▶ Extracted entries:
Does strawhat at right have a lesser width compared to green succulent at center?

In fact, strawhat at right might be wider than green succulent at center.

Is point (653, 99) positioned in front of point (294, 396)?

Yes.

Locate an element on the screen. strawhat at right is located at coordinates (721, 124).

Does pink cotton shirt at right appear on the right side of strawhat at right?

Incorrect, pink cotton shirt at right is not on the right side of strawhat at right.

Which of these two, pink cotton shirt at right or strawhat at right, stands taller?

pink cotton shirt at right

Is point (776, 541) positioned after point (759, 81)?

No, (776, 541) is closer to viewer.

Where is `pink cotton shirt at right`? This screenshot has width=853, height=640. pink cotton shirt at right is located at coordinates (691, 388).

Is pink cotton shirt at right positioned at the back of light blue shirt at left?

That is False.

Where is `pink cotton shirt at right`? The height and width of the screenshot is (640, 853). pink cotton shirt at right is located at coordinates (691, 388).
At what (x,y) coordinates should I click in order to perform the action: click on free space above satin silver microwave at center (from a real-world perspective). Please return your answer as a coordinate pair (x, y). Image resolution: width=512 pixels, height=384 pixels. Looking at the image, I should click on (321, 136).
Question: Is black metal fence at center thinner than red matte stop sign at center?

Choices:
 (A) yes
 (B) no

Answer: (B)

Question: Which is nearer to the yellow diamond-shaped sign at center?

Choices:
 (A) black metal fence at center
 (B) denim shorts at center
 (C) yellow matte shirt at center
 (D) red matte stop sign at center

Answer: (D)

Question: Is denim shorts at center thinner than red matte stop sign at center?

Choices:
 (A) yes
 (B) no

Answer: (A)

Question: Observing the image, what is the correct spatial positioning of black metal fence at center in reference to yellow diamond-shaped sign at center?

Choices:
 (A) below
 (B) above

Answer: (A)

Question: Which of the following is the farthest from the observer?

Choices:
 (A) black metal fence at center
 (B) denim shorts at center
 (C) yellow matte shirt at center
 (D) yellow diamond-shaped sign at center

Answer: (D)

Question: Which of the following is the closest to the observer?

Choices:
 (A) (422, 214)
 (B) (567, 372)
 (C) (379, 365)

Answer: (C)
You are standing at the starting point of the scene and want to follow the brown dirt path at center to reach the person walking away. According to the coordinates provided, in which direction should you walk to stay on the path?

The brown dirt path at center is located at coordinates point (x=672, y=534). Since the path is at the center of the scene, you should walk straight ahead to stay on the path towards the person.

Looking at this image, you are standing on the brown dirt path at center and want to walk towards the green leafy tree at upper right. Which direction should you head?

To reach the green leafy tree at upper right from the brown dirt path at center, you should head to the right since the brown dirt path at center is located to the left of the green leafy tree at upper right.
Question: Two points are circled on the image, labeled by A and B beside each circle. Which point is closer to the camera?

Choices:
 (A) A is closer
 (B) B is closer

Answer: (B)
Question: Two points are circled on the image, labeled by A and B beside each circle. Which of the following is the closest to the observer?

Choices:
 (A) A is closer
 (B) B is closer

▶ Problem to solve:
Count the lines in the rows above that contain the string "closest". Reply with the number alone.

▶ Your response:
2